◆ Aim of the task ◆
Starting at the line that contains "(312, 185) = (410, 293): purple", return every line down to the end of the records below, exactly as written.

◆ Provided data ◆
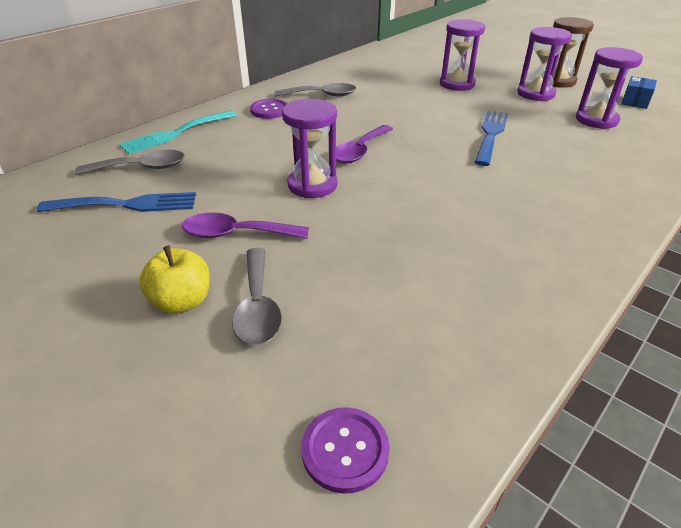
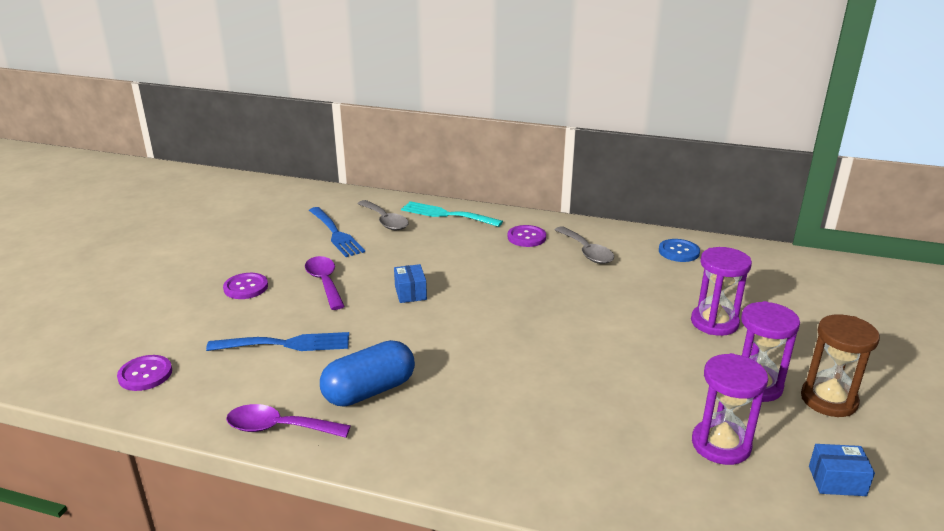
camera: 65 degrees right, 10 degrees down
(182, 302) = (246, 287): yellow apple -> purple button
(258, 306) = (251, 313): grey spoon -> none
(312, 185) = (410, 293): purple hourglass -> blue box
(355, 69) = (678, 252): none -> blue button
(360, 151) = (487, 300): purple spoon -> purple spoon (279, 428)
(479, 245) = (369, 391): none -> blue capsule
(490, 135) = (593, 367): blue fork -> blue fork (285, 344)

◆ Written answer ◆
(312, 185) = (410, 293): purple hourglass -> blue box
(355, 69) = (678, 252): none -> blue button
(360, 151) = (487, 300): purple spoon -> purple spoon (279, 428)
(479, 245) = (369, 391): none -> blue capsule
(490, 135) = (593, 367): blue fork -> blue fork (285, 344)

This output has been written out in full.